*** Begin section ***

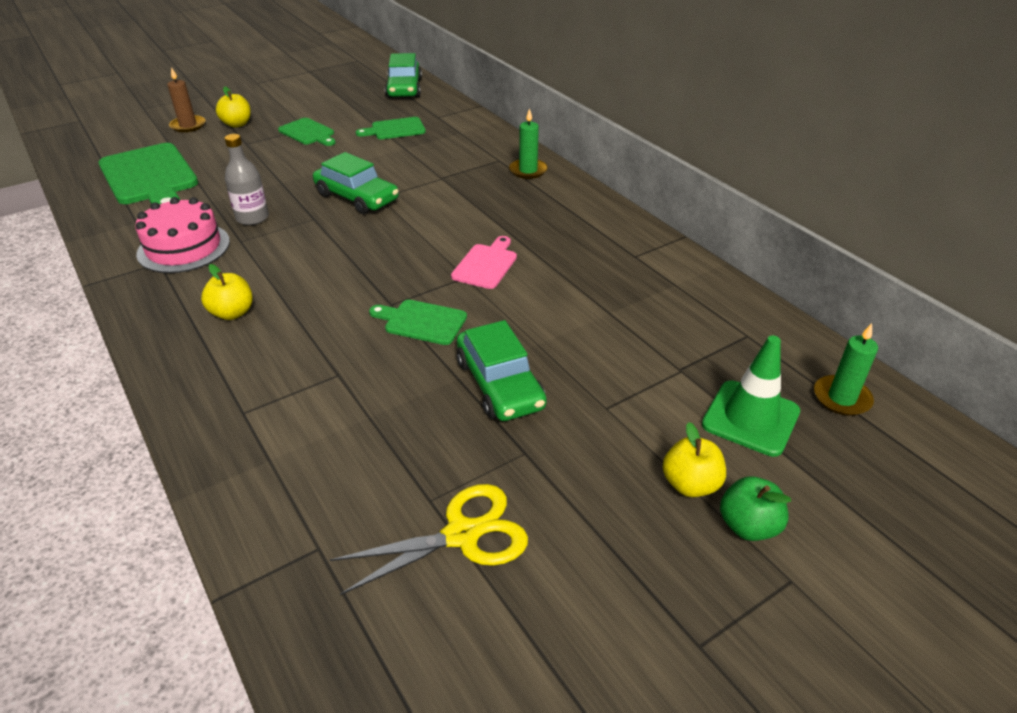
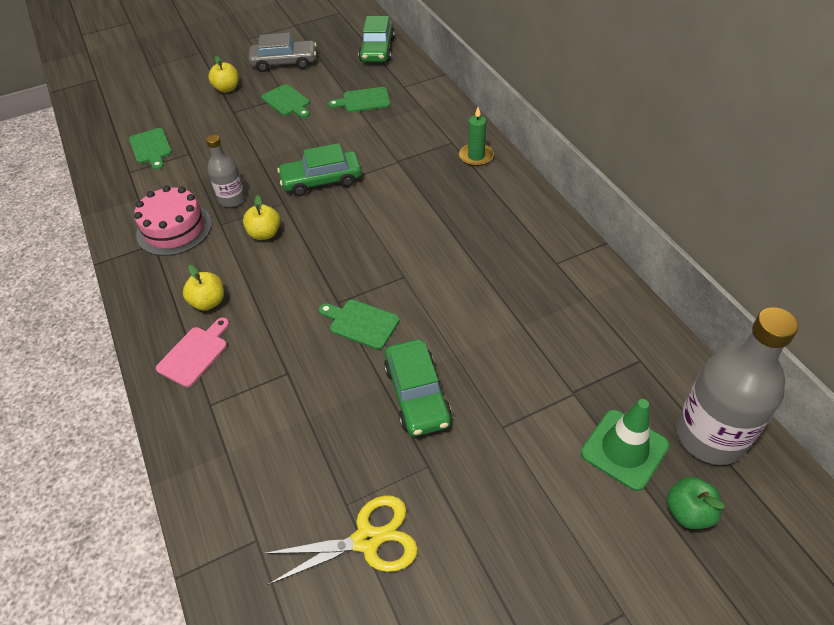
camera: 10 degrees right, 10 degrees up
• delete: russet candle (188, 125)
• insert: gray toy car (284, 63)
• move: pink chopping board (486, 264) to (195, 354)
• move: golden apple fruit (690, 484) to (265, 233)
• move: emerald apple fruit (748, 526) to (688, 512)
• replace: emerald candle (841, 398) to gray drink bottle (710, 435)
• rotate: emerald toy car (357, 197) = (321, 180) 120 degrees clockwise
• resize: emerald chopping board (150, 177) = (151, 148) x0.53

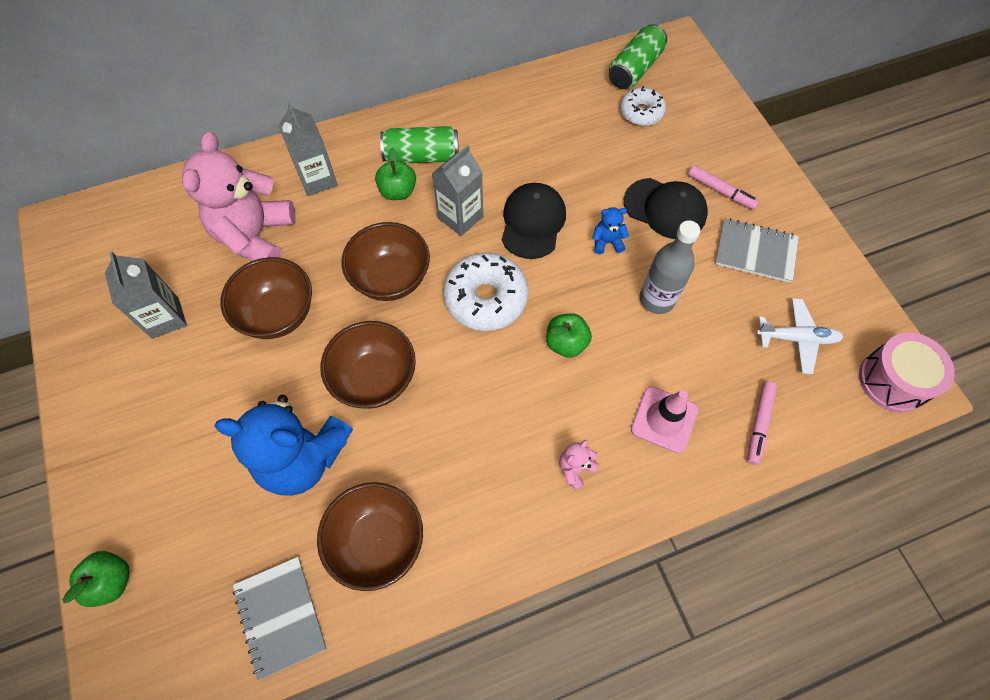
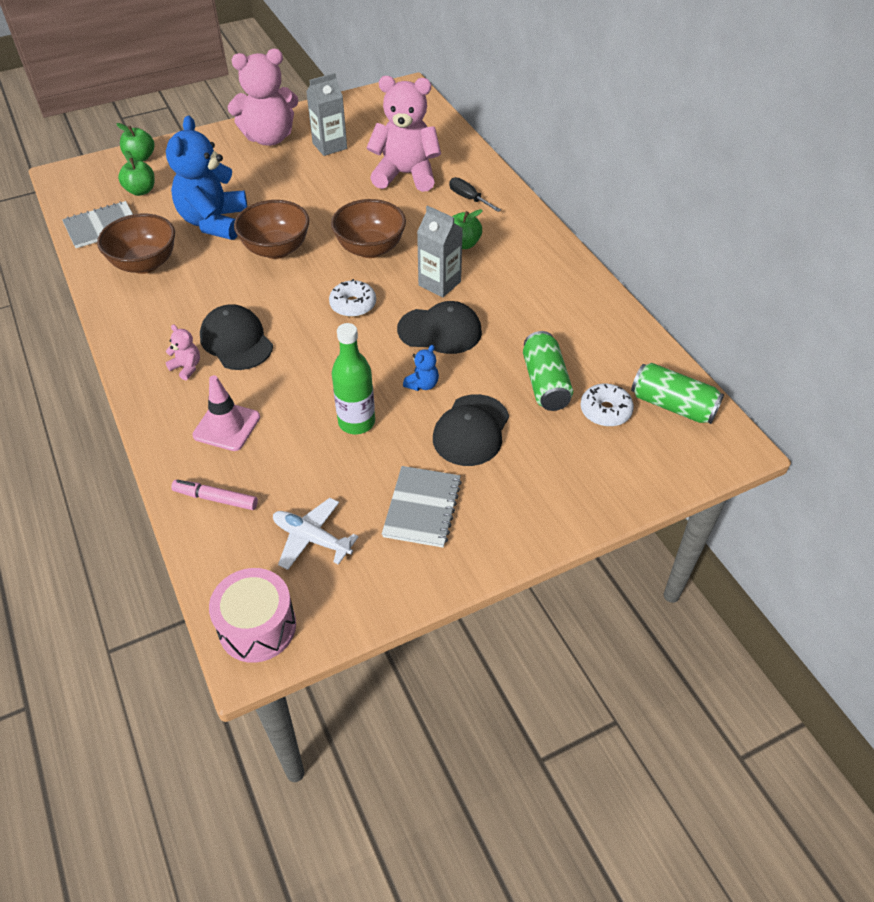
camera: 85 degrees right, 15 degrees down
• delete: russet serving bowl (278, 314)
• delete: pink marker pen (721, 191)
• insert: jet-black peaked cap (236, 341)
• insert: pink teddy (269, 138)
• move: emerald tin (421, 156) to (545, 383)
• move: emerald apple fruit (566, 343) to (141, 191)
• replace: gray carton (317, 179) to jet-black flat screwdriver (468, 198)
• recolor: gray drink bottle (656, 299) to emerald drink bottle (356, 422)
• rotate: royal blue teddy (607, 242) = (422, 384) 45 degrees clockwise
• rotate: pure white aeroplane (796, 338) = (311, 538) 120 degrees clockwise
• resize: pure white glazed donut (486, 298) = (353, 305) x0.61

*** End section ***

**Work request**
Take each line of the material that contains the word "candle" and list it.

**Your response**
• delete: russet candle (188, 125)
• replace: emerald candle (841, 398) to gray drink bottle (710, 435)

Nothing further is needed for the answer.